About this exercise: Look below for the line containing "blue L-shape: rotated"; from there through the line containing "cyan pentagon: moved 8 px right, 3 px down", both lines included, please set down each line exactly and nothing else.

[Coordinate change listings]

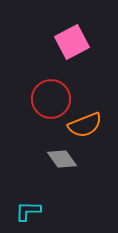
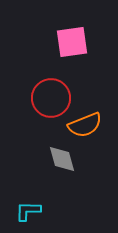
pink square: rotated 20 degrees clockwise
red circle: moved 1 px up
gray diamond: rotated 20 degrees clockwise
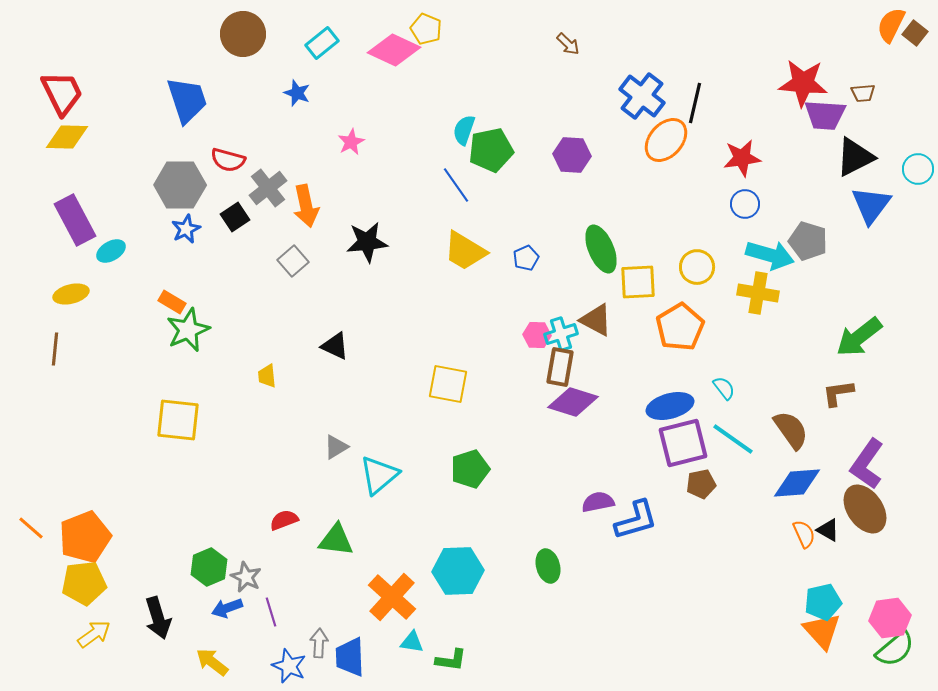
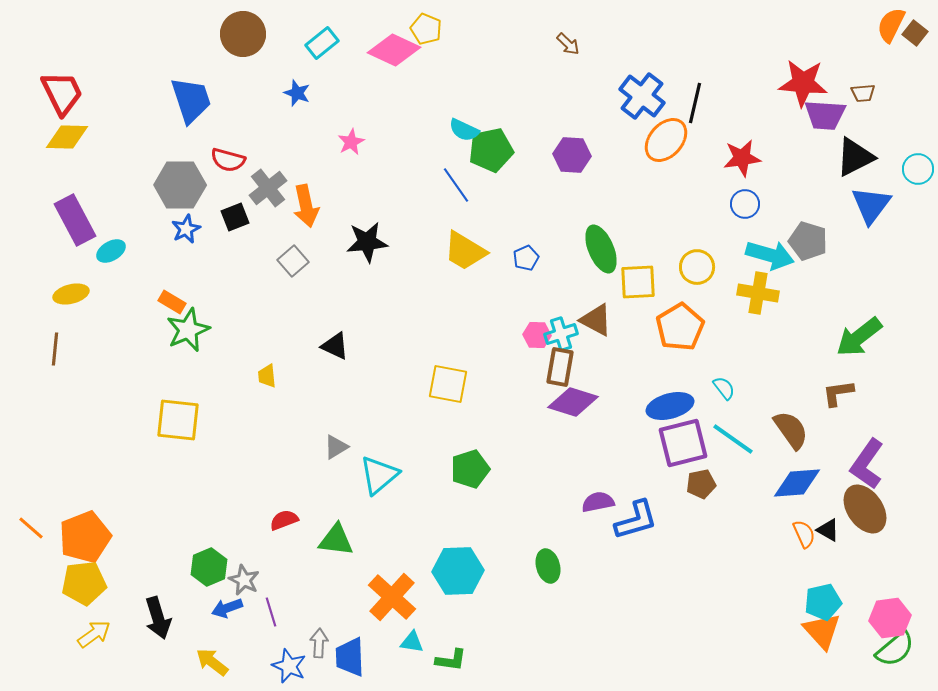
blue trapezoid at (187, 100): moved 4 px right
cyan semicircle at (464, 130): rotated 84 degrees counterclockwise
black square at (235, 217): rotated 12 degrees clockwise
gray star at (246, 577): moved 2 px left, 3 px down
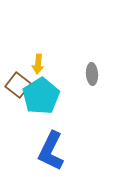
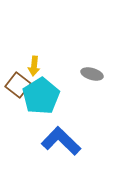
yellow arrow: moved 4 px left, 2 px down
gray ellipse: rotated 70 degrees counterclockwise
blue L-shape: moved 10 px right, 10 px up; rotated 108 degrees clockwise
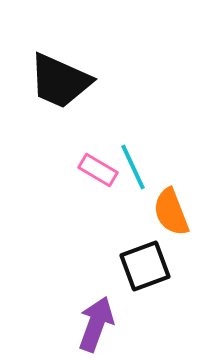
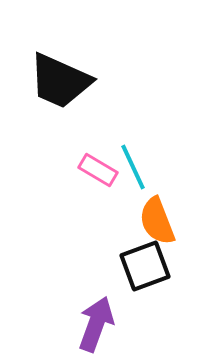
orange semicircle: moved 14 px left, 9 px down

...

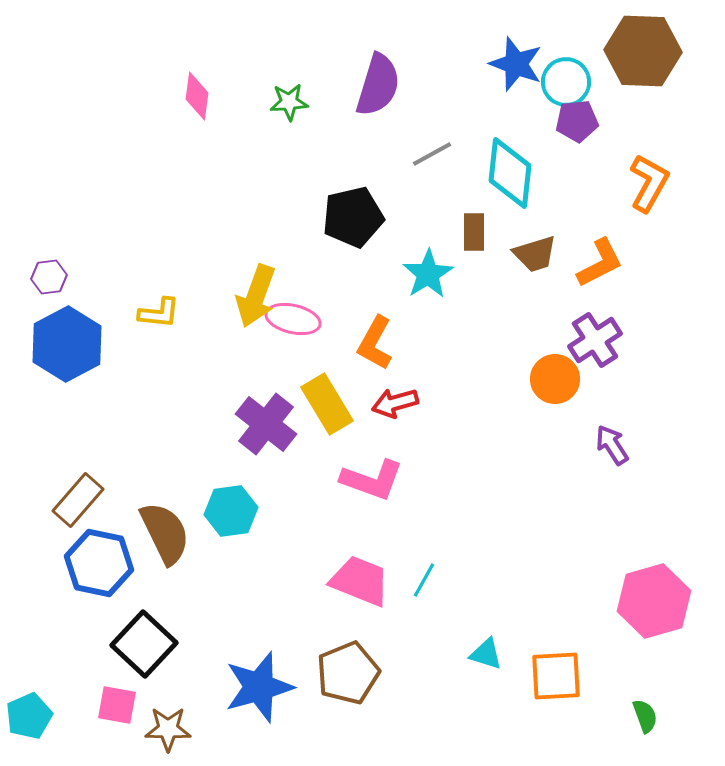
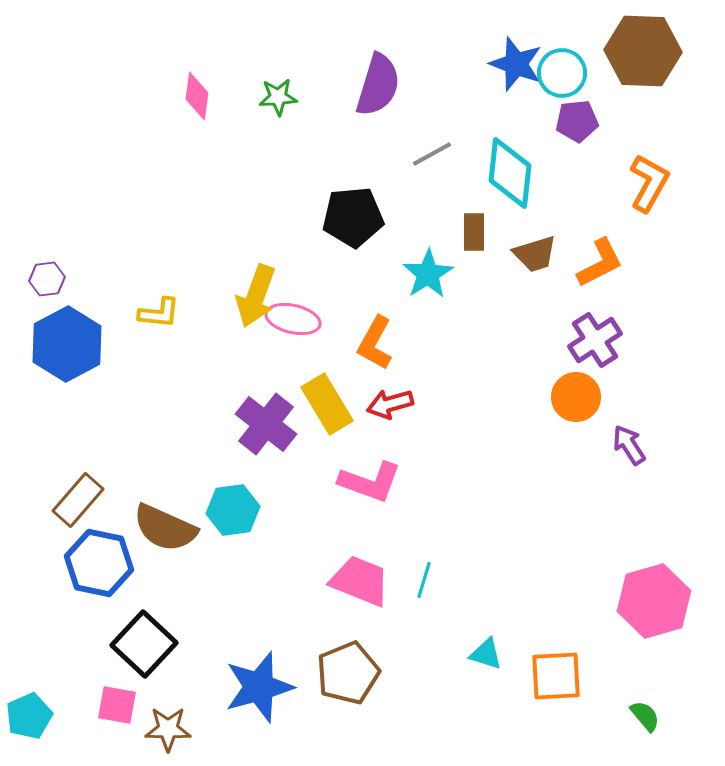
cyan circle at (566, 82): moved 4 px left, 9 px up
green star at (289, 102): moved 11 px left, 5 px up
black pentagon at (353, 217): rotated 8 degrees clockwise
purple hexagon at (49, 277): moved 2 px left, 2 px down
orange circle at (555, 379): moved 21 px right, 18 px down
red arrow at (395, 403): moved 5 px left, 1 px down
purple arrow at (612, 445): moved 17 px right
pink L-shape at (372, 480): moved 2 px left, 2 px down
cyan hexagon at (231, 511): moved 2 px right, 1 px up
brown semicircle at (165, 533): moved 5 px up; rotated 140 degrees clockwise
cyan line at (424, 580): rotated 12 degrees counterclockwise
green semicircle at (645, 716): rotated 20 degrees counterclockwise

---

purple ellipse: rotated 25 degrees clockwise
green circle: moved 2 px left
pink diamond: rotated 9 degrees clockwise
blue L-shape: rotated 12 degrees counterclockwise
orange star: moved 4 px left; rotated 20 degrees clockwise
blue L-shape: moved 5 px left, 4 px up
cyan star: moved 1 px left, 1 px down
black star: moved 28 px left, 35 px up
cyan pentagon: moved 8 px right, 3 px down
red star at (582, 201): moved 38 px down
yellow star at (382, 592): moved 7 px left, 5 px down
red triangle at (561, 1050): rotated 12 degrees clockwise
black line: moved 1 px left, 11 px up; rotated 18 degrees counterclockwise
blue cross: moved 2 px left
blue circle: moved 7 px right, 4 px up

Result of this exercise:
blue L-shape: rotated 12 degrees counterclockwise
orange star: moved 4 px left; rotated 20 degrees clockwise
blue L-shape: moved 5 px left, 4 px up
cyan star: moved 1 px left, 1 px down
black star: moved 28 px left, 35 px up
cyan pentagon: moved 8 px right, 3 px down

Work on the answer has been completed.